**TASK TO COMPLETE**
From the material below, return exactly the lines starting at the one that holds "(428, 163) = (291, 205): yellow" and ending at the one that holds "(416, 693) = (598, 781): yellow". Pictures stay out of the answer.

**DATA FOR PROCESSING**
════

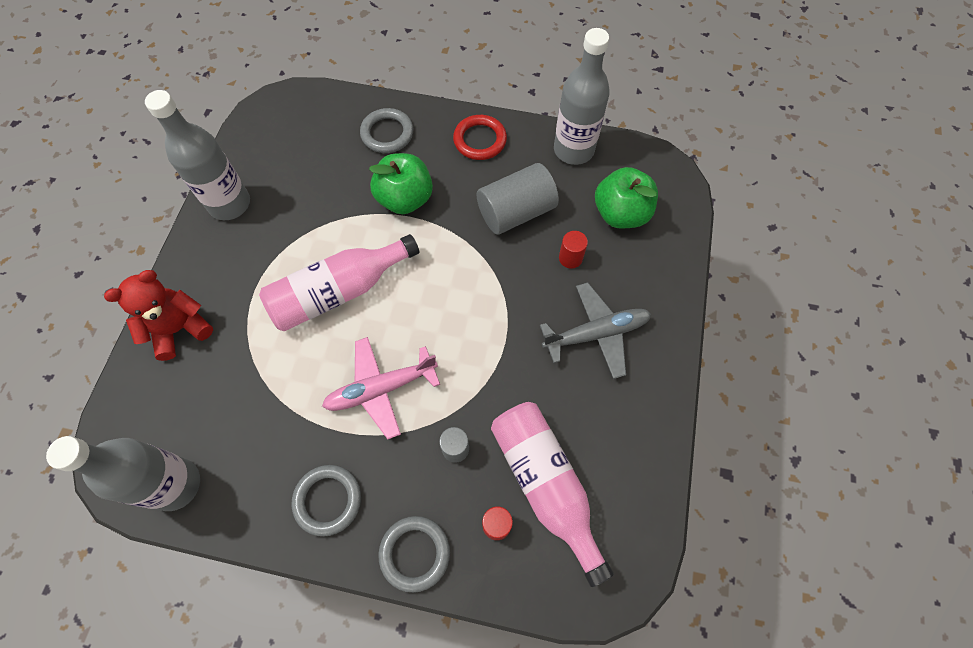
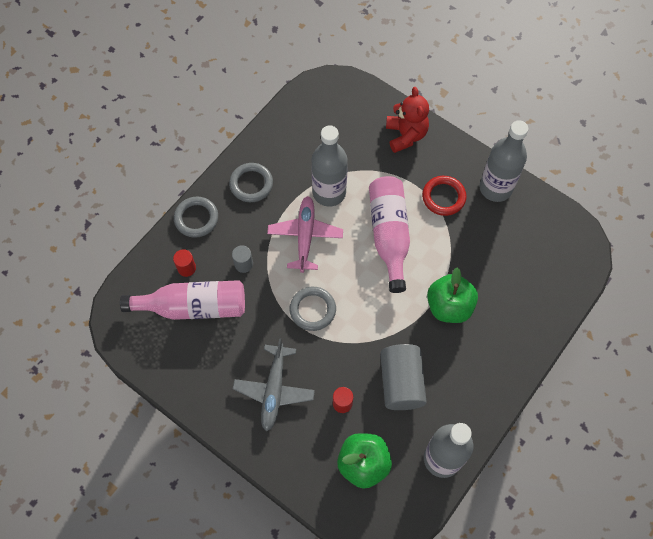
camera: 115 degrees right, 0 degrees up
(175, 484) = (303, 111): grey bottle -> grey bottle (329, 192)
(387, 133) = (519, 317): grey ring -> grey ring (312, 310)
(480, 140) = (483, 386): red ring -> red ring (443, 197)

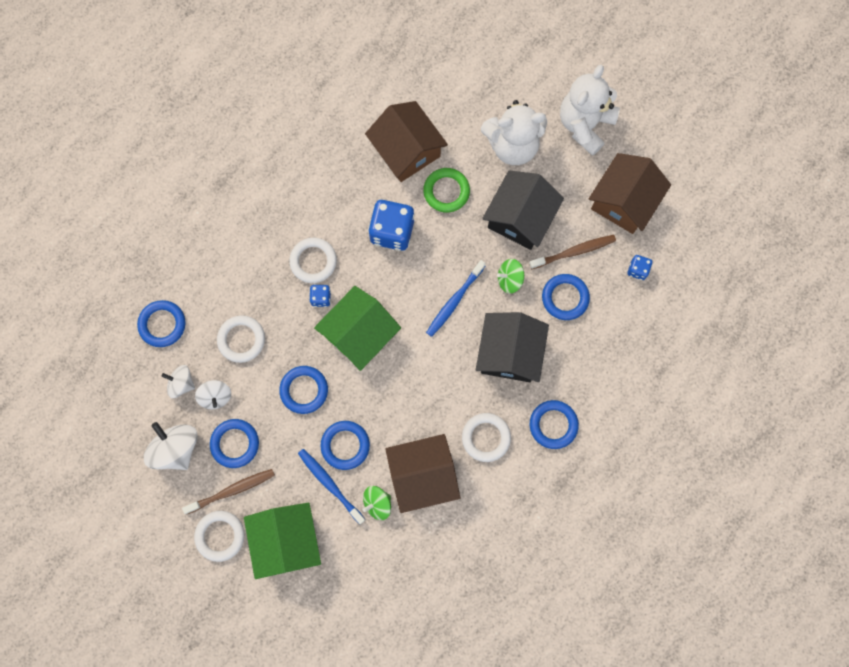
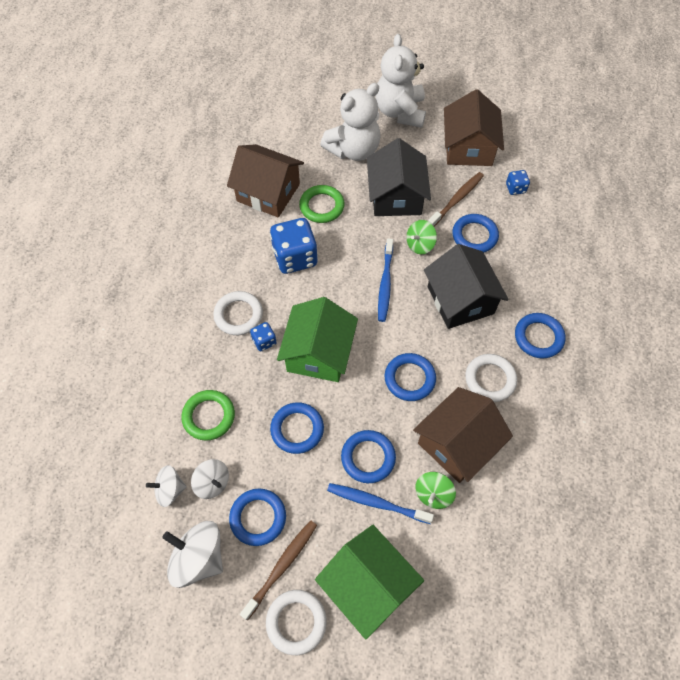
camera: 30 degrees left, 15 degrees down
(162, 324) = (120, 444): blue ring -> blue ring (409, 378)
(241, 339) = (209, 416): white ring -> green ring

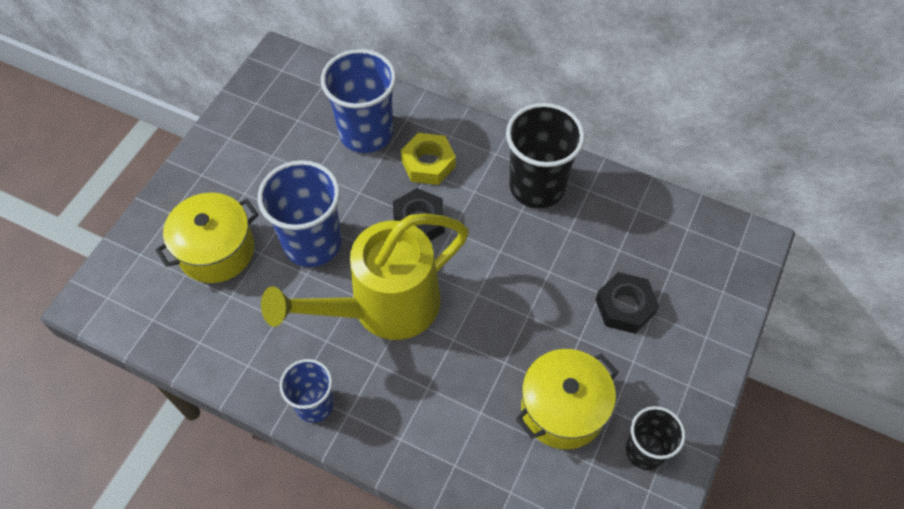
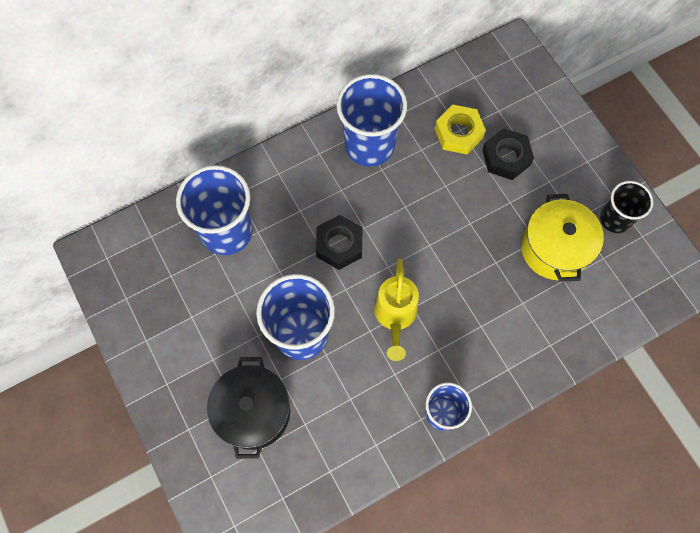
camera: 55 degrees left, 10 degrees up
(216, 250) = (253, 412): yellow pot -> black pot
(383, 307) = (395, 316): yellow watering can -> yellow watering can, size x0.56
(428, 163) = (291, 205): yellow nut -> yellow nut (458, 133)
(537, 186) = (369, 145): black cup -> blue cup

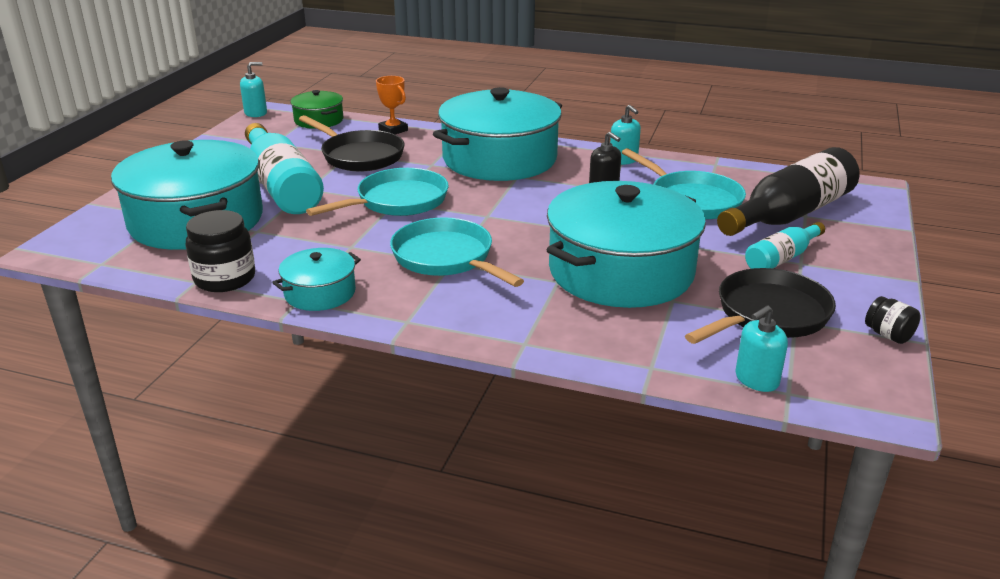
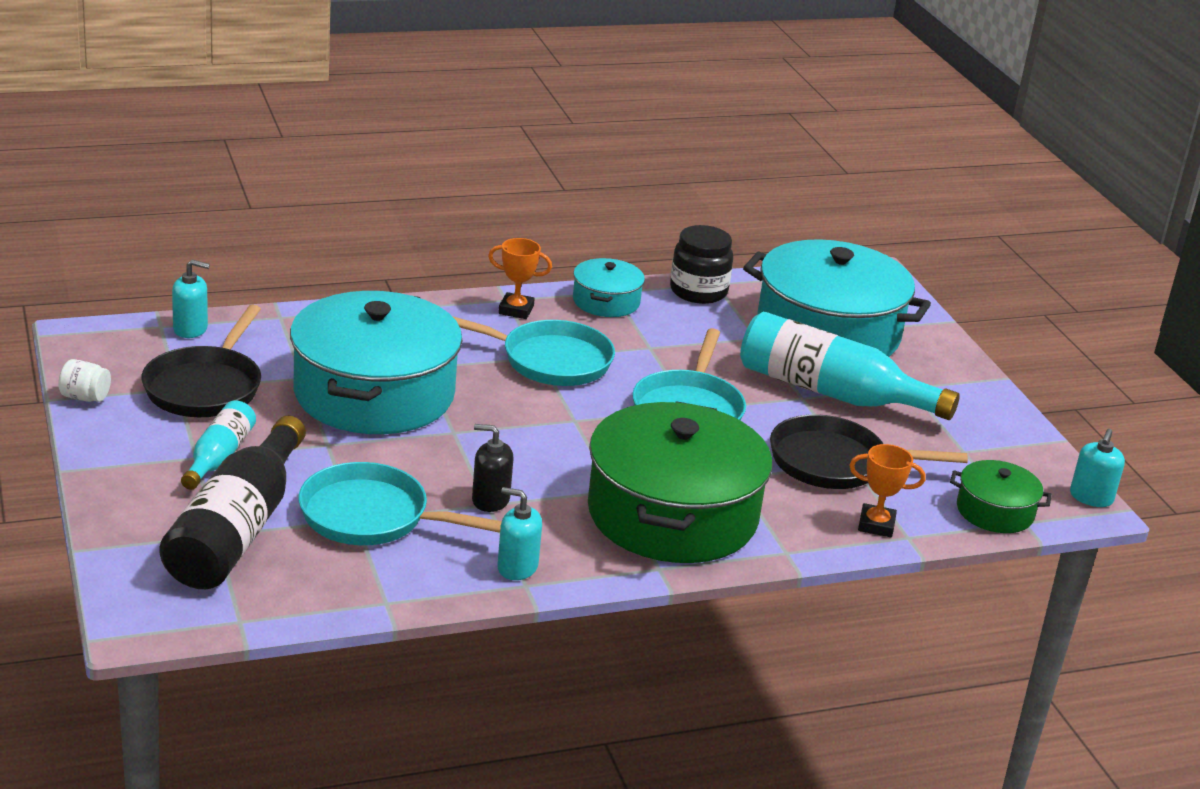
camera: 140 degrees right, 0 degrees up
(412, 308) = (516, 310): none -> orange trophy
(499, 159) = (672, 514): turquoise pot -> green pot
(756, 379) = (190, 329): turquoise soap dispenser -> turquoise soap dispenser turned 75 degrees clockwise
(888, 335) = (85, 397): black jar -> white jar

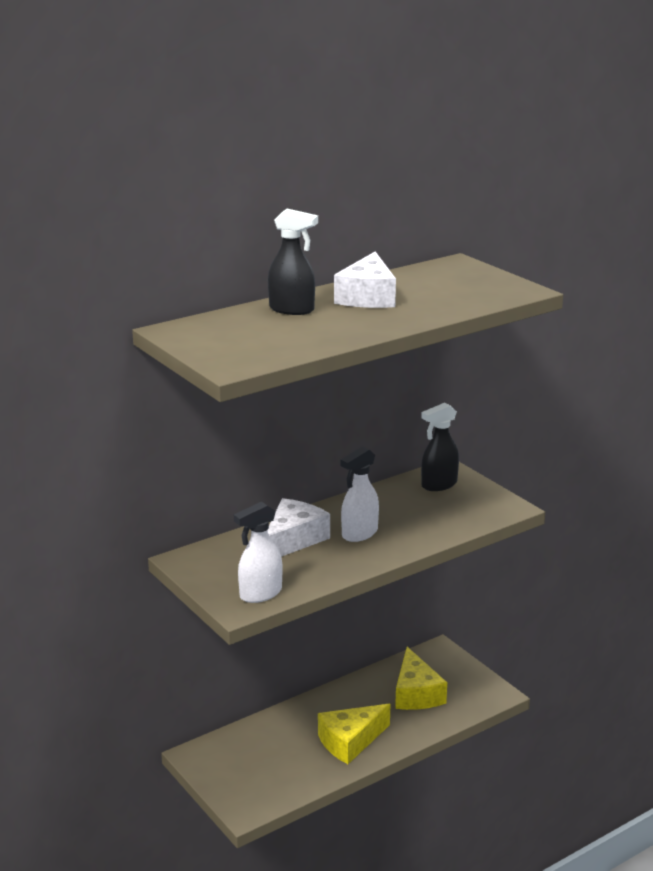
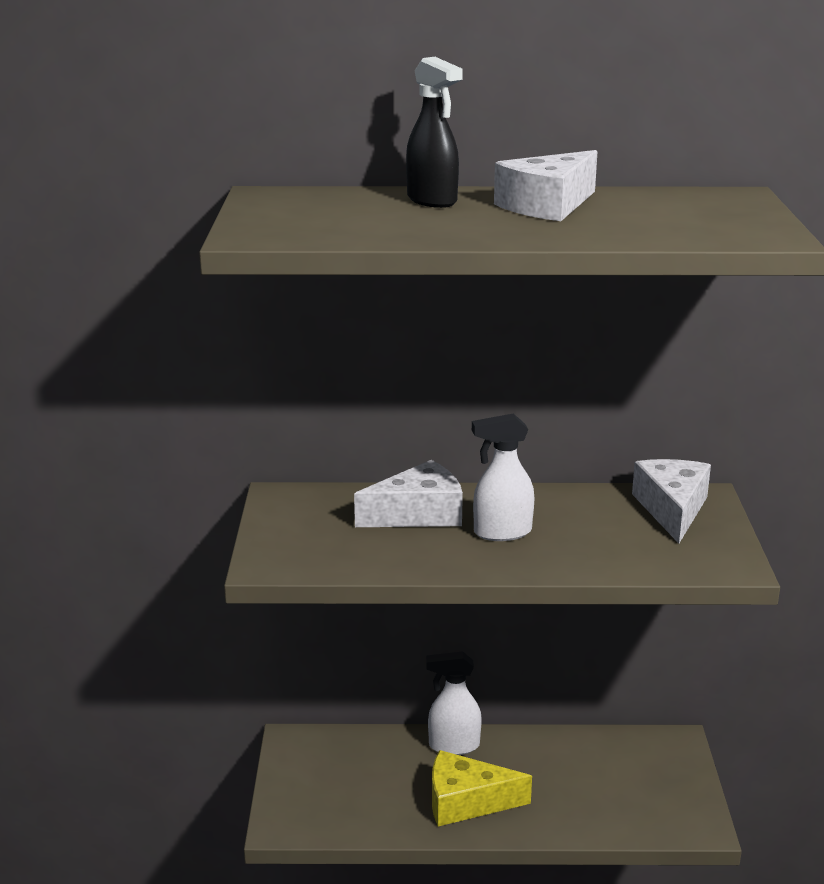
camera: 35 degrees right, 0 degrees up
(260, 594) = (306, 558): white spray bottle -> white spray bottle (453, 745)
(416, 693) = (598, 781): yellow cheese -> none
(438, 485) = (672, 509): black spray bottle -> white cheese

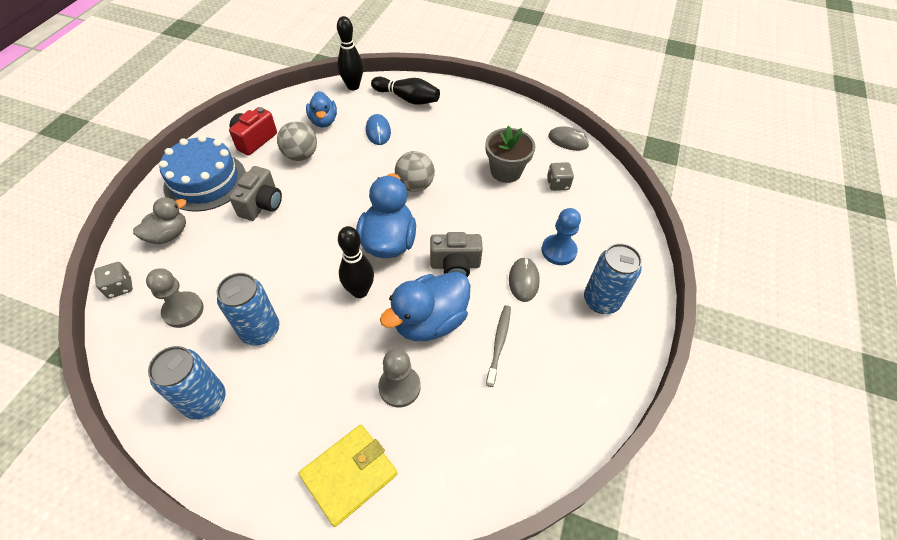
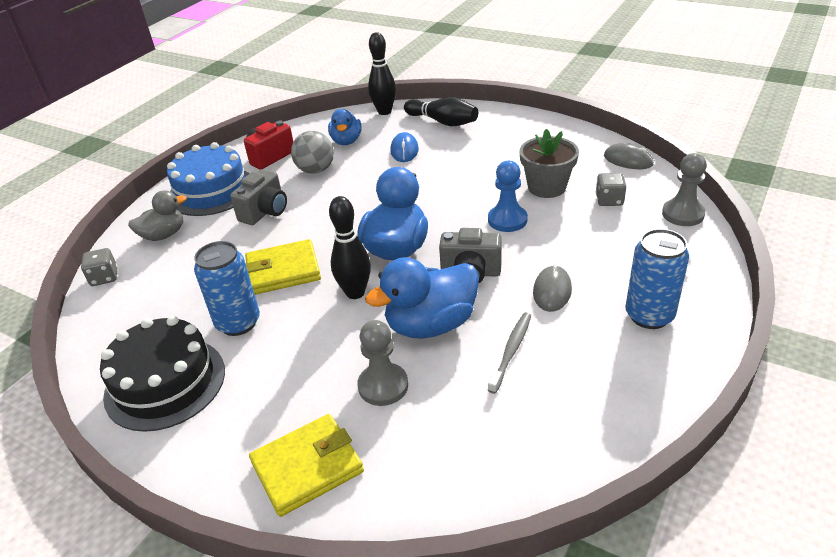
camera: 15 degrees right, 15 degrees down
(183, 310) = (162, 301): grey pawn -> grey pawn (683, 214)
(205, 400) = (165, 383): blue can -> black cake
(291, 271) = (283, 271): none -> yellow wallet
(415, 185) = (437, 198): grey ball -> none
(558, 251) = (601, 264): blue pawn -> blue pawn (507, 220)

════

**TASK ANSWER**
(428, 163) = (291, 205): yellow nut -> yellow nut (458, 133)
(537, 186) = (369, 145): black cup -> blue cup

camera: 140 degrees right, 0 degrees up
(412, 308) = (516, 310): none -> orange trophy
(499, 159) = (672, 514): turquoise pot -> green pot
(756, 379) = (190, 329): turquoise soap dispenser -> turquoise soap dispenser turned 75 degrees clockwise
(888, 335) = (85, 397): black jar -> white jar

camera: 35 degrees right, 0 degrees up
(260, 594) = (306, 558): white spray bottle -> white spray bottle (453, 745)
(416, 693) = (598, 781): yellow cheese -> none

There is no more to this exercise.